* Goal of the exercise:
Please copy out the records that follow exactly as they stand.

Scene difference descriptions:
________

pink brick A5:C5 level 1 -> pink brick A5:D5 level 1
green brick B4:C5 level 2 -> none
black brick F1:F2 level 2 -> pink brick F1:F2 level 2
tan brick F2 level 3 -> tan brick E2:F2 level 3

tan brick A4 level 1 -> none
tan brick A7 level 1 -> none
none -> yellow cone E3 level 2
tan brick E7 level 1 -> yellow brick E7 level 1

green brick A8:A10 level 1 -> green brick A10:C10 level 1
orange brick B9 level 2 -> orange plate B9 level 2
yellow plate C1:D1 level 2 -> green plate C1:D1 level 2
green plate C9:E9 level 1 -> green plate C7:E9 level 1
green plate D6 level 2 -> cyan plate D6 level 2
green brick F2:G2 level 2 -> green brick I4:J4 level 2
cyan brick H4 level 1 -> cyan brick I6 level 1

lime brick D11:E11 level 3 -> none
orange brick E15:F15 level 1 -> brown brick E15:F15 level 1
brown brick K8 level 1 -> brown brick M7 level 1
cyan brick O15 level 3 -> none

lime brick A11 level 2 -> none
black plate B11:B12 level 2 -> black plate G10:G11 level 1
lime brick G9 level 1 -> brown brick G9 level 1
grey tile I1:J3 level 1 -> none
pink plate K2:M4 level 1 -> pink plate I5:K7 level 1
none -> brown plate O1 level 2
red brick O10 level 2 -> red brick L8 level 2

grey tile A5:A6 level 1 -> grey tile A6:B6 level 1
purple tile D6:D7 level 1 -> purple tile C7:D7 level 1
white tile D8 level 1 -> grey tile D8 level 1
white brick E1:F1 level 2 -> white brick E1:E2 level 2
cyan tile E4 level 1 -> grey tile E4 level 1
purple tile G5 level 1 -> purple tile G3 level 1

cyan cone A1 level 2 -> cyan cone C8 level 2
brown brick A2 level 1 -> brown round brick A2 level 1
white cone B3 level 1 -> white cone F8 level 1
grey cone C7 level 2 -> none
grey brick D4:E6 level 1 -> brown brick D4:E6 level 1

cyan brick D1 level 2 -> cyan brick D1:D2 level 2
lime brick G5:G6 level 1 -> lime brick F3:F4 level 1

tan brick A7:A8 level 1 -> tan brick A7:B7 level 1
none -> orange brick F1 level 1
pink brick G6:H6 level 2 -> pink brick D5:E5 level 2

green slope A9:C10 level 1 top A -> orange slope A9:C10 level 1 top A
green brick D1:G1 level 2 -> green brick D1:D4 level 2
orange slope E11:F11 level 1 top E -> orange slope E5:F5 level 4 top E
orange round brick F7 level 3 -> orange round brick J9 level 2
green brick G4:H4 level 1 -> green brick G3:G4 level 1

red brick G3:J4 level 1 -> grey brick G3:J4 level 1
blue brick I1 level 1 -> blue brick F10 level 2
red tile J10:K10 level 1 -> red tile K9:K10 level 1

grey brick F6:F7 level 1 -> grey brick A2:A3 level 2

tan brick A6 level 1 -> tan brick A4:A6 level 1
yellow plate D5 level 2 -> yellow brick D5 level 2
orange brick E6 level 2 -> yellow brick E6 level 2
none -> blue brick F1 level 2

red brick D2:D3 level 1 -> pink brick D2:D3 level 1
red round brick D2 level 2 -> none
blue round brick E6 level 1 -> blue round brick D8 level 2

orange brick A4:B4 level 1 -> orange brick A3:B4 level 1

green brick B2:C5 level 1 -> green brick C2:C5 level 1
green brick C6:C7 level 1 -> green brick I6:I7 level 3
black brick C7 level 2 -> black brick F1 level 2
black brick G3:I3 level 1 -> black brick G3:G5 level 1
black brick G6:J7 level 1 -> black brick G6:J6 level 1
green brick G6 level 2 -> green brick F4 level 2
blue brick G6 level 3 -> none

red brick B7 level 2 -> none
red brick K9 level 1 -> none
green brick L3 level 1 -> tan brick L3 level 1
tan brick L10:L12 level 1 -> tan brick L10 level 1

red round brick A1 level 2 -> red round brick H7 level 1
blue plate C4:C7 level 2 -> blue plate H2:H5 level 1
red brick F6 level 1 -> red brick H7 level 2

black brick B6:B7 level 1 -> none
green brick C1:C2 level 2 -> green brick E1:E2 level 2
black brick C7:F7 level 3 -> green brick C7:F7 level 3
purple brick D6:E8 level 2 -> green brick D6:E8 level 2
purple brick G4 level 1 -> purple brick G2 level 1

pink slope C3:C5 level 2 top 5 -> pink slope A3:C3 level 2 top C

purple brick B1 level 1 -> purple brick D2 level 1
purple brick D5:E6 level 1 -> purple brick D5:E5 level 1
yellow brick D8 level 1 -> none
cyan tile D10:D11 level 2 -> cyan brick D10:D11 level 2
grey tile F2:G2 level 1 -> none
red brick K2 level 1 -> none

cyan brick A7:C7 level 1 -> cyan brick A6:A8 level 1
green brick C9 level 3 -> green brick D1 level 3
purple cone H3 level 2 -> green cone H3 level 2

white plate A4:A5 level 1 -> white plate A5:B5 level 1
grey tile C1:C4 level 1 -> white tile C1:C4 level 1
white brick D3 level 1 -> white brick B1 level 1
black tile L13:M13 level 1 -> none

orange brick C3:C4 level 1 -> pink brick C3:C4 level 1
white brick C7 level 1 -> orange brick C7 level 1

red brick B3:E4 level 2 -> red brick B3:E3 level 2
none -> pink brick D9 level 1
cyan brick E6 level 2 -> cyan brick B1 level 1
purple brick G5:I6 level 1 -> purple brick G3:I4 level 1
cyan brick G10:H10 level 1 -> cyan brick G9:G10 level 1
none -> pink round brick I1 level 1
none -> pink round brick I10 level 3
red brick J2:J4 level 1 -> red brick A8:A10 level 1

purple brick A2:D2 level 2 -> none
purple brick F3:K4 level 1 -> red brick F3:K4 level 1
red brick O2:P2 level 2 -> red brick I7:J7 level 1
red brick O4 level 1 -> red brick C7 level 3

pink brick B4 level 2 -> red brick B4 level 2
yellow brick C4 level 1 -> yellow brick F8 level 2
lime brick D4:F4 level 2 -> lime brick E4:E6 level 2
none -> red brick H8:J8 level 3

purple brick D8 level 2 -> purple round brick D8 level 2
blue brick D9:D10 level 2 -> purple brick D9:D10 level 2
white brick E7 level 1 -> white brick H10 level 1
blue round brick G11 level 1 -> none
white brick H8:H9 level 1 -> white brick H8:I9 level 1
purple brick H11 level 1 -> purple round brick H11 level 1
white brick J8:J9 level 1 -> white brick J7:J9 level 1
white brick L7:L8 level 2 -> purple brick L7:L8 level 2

________

* Result for this exercise:
pink brick A5:C5 level 1 -> pink brick A5:D5 level 1
green brick B4:C5 level 2 -> none
black brick F1:F2 level 2 -> pink brick F1:F2 level 2
tan brick F2 level 3 -> tan brick E2:F2 level 3

tan brick A4 level 1 -> none
tan brick A7 level 1 -> none
none -> yellow cone E3 level 2
tan brick E7 level 1 -> yellow brick E7 level 1

green brick A8:A10 level 1 -> green brick A10:C10 level 1
orange brick B9 level 2 -> orange plate B9 level 2
yellow plate C1:D1 level 2 -> green plate C1:D1 level 2
green plate C9:E9 level 1 -> green plate C7:E9 level 1
green plate D6 level 2 -> cyan plate D6 level 2
green brick F2:G2 level 2 -> green brick I4:J4 level 2
cyan brick H4 level 1 -> cyan brick I6 level 1

lime brick D11:E11 level 3 -> none
orange brick E15:F15 level 1 -> brown brick E15:F15 level 1
brown brick K8 level 1 -> brown brick M7 level 1
cyan brick O15 level 3 -> none

lime brick A11 level 2 -> none
black plate B11:B12 level 2 -> black plate G10:G11 level 1
lime brick G9 level 1 -> brown brick G9 level 1
grey tile I1:J3 level 1 -> none
pink plate K2:M4 level 1 -> pink plate I5:K7 level 1
none -> brown plate O1 level 2
red brick O10 level 2 -> red brick L8 level 2

grey tile A5:A6 level 1 -> grey tile A6:B6 level 1
purple tile D6:D7 level 1 -> purple tile C7:D7 level 1
white tile D8 level 1 -> grey tile D8 level 1
white brick E1:F1 level 2 -> white brick E1:E2 level 2
cyan tile E4 level 1 -> grey tile E4 level 1
purple tile G5 level 1 -> purple tile G3 level 1

cyan cone A1 level 2 -> cyan cone C8 level 2
brown brick A2 level 1 -> brown round brick A2 level 1
white cone B3 level 1 -> white cone F8 level 1
grey cone C7 level 2 -> none
grey brick D4:E6 level 1 -> brown brick D4:E6 level 1

cyan brick D1 level 2 -> cyan brick D1:D2 level 2
lime brick G5:G6 level 1 -> lime brick F3:F4 level 1

tan brick A7:A8 level 1 -> tan brick A7:B7 level 1
none -> orange brick F1 level 1
pink brick G6:H6 level 2 -> pink brick D5:E5 level 2

green slope A9:C10 level 1 top A -> orange slope A9:C10 level 1 top A
green brick D1:G1 level 2 -> green brick D1:D4 level 2
orange slope E11:F11 level 1 top E -> orange slope E5:F5 level 4 top E
orange round brick F7 level 3 -> orange round brick J9 level 2
green brick G4:H4 level 1 -> green brick G3:G4 level 1

red brick G3:J4 level 1 -> grey brick G3:J4 level 1
blue brick I1 level 1 -> blue brick F10 level 2
red tile J10:K10 level 1 -> red tile K9:K10 level 1

grey brick F6:F7 level 1 -> grey brick A2:A3 level 2

tan brick A6 level 1 -> tan brick A4:A6 level 1
yellow plate D5 level 2 -> yellow brick D5 level 2
orange brick E6 level 2 -> yellow brick E6 level 2
none -> blue brick F1 level 2

red brick D2:D3 level 1 -> pink brick D2:D3 level 1
red round brick D2 level 2 -> none
blue round brick E6 level 1 -> blue round brick D8 level 2

orange brick A4:B4 level 1 -> orange brick A3:B4 level 1

green brick B2:C5 level 1 -> green brick C2:C5 level 1
green brick C6:C7 level 1 -> green brick I6:I7 level 3
black brick C7 level 2 -> black brick F1 level 2
black brick G3:I3 level 1 -> black brick G3:G5 level 1
black brick G6:J7 level 1 -> black brick G6:J6 level 1
green brick G6 level 2 -> green brick F4 level 2
blue brick G6 level 3 -> none

red brick B7 level 2 -> none
red brick K9 level 1 -> none
green brick L3 level 1 -> tan brick L3 level 1
tan brick L10:L12 level 1 -> tan brick L10 level 1

red round brick A1 level 2 -> red round brick H7 level 1
blue plate C4:C7 level 2 -> blue plate H2:H5 level 1
red brick F6 level 1 -> red brick H7 level 2

black brick B6:B7 level 1 -> none
green brick C1:C2 level 2 -> green brick E1:E2 level 2
black brick C7:F7 level 3 -> green brick C7:F7 level 3
purple brick D6:E8 level 2 -> green brick D6:E8 level 2
purple brick G4 level 1 -> purple brick G2 level 1

pink slope C3:C5 level 2 top 5 -> pink slope A3:C3 level 2 top C

purple brick B1 level 1 -> purple brick D2 level 1
purple brick D5:E6 level 1 -> purple brick D5:E5 level 1
yellow brick D8 level 1 -> none
cyan tile D10:D11 level 2 -> cyan brick D10:D11 level 2
grey tile F2:G2 level 1 -> none
red brick K2 level 1 -> none

cyan brick A7:C7 level 1 -> cyan brick A6:A8 level 1
green brick C9 level 3 -> green brick D1 level 3
purple cone H3 level 2 -> green cone H3 level 2

white plate A4:A5 level 1 -> white plate A5:B5 level 1
grey tile C1:C4 level 1 -> white tile C1:C4 level 1
white brick D3 level 1 -> white brick B1 level 1
black tile L13:M13 level 1 -> none

orange brick C3:C4 level 1 -> pink brick C3:C4 level 1
white brick C7 level 1 -> orange brick C7 level 1

red brick B3:E4 level 2 -> red brick B3:E3 level 2
none -> pink brick D9 level 1
cyan brick E6 level 2 -> cyan brick B1 level 1
purple brick G5:I6 level 1 -> purple brick G3:I4 level 1
cyan brick G10:H10 level 1 -> cyan brick G9:G10 level 1
none -> pink round brick I1 level 1
none -> pink round brick I10 level 3
red brick J2:J4 level 1 -> red brick A8:A10 level 1

purple brick A2:D2 level 2 -> none
purple brick F3:K4 level 1 -> red brick F3:K4 level 1
red brick O2:P2 level 2 -> red brick I7:J7 level 1
red brick O4 level 1 -> red brick C7 level 3

pink brick B4 level 2 -> red brick B4 level 2
yellow brick C4 level 1 -> yellow brick F8 level 2
lime brick D4:F4 level 2 -> lime brick E4:E6 level 2
none -> red brick H8:J8 level 3

purple brick D8 level 2 -> purple round brick D8 level 2
blue brick D9:D10 level 2 -> purple brick D9:D10 level 2
white brick E7 level 1 -> white brick H10 level 1
blue round brick G11 level 1 -> none
white brick H8:H9 level 1 -> white brick H8:I9 level 1
purple brick H11 level 1 -> purple round brick H11 level 1
white brick J8:J9 level 1 -> white brick J7:J9 level 1
white brick L7:L8 level 2 -> purple brick L7:L8 level 2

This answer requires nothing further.